(Scene change data)
▼

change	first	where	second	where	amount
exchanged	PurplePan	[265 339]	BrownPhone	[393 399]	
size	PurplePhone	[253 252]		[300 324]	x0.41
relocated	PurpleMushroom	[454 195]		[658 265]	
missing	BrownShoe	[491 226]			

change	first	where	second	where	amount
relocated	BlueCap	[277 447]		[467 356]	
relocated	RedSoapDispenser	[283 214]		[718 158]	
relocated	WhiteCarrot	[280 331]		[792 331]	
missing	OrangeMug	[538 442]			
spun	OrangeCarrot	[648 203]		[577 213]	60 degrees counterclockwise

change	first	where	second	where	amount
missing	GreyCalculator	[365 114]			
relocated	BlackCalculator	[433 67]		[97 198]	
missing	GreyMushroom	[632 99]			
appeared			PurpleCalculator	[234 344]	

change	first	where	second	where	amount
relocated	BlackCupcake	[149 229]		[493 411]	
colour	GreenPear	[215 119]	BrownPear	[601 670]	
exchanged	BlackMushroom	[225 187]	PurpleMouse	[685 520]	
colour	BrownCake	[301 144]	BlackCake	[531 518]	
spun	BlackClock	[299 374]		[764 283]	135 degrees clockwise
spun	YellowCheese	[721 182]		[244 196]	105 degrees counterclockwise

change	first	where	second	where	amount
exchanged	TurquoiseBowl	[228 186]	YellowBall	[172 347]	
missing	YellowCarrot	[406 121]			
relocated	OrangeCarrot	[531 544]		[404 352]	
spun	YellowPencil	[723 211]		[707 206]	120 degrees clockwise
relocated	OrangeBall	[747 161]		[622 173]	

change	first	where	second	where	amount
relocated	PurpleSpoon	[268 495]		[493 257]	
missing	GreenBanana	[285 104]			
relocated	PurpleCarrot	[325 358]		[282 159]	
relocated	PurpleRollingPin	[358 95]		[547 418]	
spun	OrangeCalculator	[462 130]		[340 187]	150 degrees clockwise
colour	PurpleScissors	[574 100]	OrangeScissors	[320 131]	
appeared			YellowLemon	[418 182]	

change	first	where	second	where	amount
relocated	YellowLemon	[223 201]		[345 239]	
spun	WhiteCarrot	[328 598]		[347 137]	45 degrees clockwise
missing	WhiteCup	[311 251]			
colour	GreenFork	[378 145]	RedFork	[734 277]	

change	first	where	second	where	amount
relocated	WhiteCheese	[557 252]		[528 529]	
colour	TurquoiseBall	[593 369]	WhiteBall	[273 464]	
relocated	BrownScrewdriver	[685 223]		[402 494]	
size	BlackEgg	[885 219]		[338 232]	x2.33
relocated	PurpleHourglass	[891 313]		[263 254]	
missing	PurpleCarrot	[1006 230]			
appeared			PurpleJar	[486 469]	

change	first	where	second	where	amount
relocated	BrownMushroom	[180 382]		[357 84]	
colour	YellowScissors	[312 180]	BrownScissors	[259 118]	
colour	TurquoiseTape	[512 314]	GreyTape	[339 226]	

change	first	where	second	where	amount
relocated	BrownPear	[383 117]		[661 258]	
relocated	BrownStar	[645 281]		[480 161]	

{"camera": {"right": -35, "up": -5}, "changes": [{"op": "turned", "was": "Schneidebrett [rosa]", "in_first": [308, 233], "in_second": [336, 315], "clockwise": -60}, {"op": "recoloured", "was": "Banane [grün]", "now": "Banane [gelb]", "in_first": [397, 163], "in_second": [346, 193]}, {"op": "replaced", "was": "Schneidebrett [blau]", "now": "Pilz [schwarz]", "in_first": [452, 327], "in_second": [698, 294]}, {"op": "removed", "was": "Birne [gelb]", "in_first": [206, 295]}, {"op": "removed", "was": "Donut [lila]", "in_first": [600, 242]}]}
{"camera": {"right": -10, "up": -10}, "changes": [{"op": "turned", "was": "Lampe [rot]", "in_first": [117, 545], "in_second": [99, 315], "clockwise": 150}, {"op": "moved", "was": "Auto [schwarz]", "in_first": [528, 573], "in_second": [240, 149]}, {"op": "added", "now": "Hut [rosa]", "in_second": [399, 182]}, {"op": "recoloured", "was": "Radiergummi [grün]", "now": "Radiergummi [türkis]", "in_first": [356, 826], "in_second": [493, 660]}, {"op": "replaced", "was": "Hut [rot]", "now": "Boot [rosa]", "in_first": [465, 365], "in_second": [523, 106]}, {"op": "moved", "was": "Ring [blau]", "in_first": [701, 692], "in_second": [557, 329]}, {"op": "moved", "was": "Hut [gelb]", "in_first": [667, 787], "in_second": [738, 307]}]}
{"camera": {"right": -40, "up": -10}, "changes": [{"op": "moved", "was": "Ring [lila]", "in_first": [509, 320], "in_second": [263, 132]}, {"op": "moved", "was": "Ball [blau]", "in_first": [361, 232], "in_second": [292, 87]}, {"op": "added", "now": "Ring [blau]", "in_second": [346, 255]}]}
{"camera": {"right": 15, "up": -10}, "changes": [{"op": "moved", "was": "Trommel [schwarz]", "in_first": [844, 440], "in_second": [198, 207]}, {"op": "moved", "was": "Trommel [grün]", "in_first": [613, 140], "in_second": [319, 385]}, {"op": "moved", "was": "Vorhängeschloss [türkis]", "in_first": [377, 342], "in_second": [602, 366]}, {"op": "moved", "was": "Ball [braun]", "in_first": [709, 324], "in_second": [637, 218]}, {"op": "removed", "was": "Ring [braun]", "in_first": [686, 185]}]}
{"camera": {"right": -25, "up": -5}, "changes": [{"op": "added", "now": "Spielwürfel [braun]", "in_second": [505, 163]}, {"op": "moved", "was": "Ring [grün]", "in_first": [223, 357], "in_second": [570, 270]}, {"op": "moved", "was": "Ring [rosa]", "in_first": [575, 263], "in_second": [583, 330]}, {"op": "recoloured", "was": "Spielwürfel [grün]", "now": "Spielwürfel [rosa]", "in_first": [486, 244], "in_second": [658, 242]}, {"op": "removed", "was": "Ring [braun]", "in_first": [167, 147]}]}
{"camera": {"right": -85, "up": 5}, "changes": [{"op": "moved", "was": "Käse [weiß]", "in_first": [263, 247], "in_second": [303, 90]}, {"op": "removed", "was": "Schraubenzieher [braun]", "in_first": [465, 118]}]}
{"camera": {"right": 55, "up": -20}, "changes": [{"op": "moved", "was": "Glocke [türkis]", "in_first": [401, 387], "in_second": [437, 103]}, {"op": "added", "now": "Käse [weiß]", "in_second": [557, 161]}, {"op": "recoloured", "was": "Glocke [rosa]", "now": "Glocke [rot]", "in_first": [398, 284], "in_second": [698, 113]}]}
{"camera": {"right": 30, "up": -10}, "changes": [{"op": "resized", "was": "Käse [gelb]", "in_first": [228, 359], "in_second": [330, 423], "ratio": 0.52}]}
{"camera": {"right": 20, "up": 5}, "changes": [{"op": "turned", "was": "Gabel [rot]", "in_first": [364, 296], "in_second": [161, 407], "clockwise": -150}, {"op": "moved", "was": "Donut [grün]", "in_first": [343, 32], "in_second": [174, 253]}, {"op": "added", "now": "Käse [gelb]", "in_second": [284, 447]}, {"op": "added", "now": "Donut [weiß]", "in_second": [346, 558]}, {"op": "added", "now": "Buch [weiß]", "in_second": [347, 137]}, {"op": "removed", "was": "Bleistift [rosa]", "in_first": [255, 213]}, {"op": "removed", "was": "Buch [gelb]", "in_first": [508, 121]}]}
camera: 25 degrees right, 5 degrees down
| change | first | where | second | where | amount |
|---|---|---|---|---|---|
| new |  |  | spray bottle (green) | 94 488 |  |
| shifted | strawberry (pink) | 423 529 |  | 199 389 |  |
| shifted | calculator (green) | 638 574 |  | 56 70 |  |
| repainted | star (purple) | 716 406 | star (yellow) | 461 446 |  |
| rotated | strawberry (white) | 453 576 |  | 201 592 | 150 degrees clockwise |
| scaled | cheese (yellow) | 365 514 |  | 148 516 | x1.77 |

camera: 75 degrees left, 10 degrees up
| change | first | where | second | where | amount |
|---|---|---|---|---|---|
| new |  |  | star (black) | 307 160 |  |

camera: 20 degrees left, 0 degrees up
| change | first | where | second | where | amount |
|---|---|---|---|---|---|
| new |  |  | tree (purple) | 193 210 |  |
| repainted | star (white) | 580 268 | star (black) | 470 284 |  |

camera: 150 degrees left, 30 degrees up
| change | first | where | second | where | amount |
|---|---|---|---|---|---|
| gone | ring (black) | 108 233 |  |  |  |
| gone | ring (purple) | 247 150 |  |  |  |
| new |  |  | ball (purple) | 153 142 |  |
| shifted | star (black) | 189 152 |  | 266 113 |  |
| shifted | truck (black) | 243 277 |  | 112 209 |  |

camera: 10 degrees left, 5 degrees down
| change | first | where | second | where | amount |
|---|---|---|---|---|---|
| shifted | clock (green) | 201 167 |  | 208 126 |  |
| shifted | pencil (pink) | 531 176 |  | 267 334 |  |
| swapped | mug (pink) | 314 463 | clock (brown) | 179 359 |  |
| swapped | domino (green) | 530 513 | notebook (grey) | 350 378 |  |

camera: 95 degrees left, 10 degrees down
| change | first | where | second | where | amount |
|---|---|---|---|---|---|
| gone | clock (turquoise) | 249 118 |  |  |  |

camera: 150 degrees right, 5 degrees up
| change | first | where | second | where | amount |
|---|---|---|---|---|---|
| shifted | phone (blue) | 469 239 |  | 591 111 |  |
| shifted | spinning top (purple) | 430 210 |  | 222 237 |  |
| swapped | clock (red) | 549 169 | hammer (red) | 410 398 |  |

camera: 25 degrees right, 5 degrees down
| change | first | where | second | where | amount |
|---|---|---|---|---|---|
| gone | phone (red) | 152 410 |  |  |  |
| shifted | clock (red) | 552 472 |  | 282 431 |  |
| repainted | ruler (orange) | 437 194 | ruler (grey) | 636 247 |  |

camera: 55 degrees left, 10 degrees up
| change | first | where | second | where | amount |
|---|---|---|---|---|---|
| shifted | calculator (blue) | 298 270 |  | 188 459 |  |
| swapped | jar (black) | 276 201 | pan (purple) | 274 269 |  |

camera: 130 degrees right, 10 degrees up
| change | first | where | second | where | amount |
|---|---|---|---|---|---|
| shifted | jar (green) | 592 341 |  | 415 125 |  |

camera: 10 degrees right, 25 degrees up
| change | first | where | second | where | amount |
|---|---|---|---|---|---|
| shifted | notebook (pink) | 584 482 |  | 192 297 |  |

▲

YOUR TASK. Looking at the data above, report how many of its lines include the word "strawberry". The number alone is the answer.

RESULT BELOW. 2